◆ Exercise brief
Once the line containing "pink cup [246,35,344,119]" is found in the listing below, return it and each line after it through the last, exactly as given.

◆ Provided material
┌──
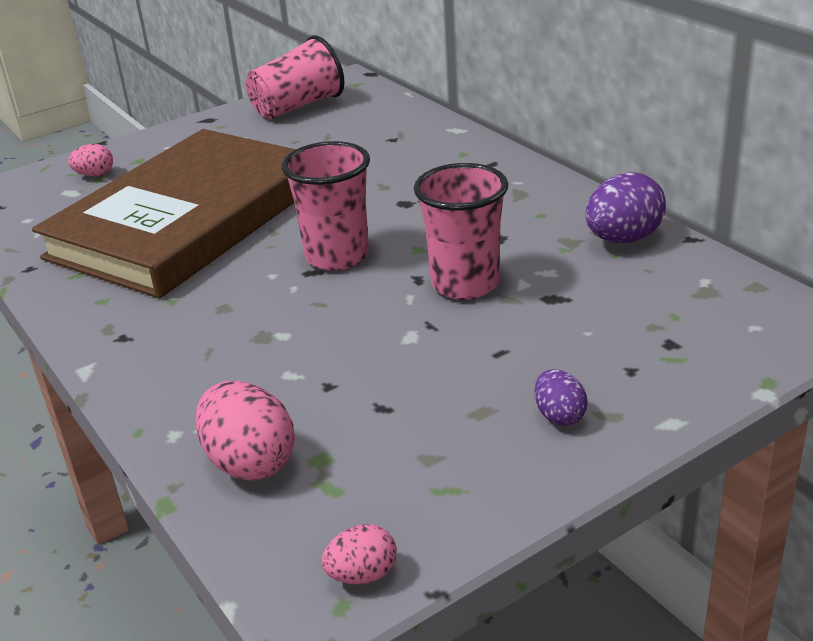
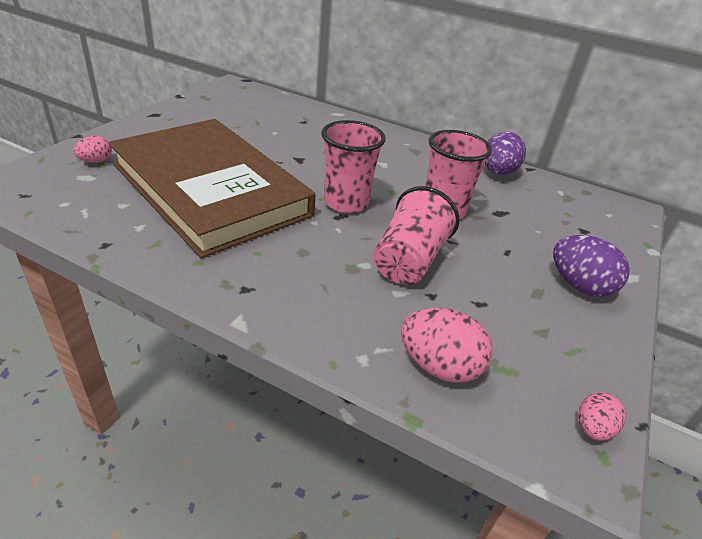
camera: 35 degrees left, 5 degrees up
brown book [32,129,296,298] -> brown book turned 45 degrees counterclockwise [109,119,316,258]
pink cup [246,35,344,119] -> pink cup moved to [373,186,460,284]
purple egg [534,369,587,426] -> purple egg [553,235,630,297], size x1.76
└──
◆ Task solution
pink cup [246,35,344,119] -> pink cup moved to [373,186,460,284]
purple egg [534,369,587,426] -> purple egg [553,235,630,297], size x1.76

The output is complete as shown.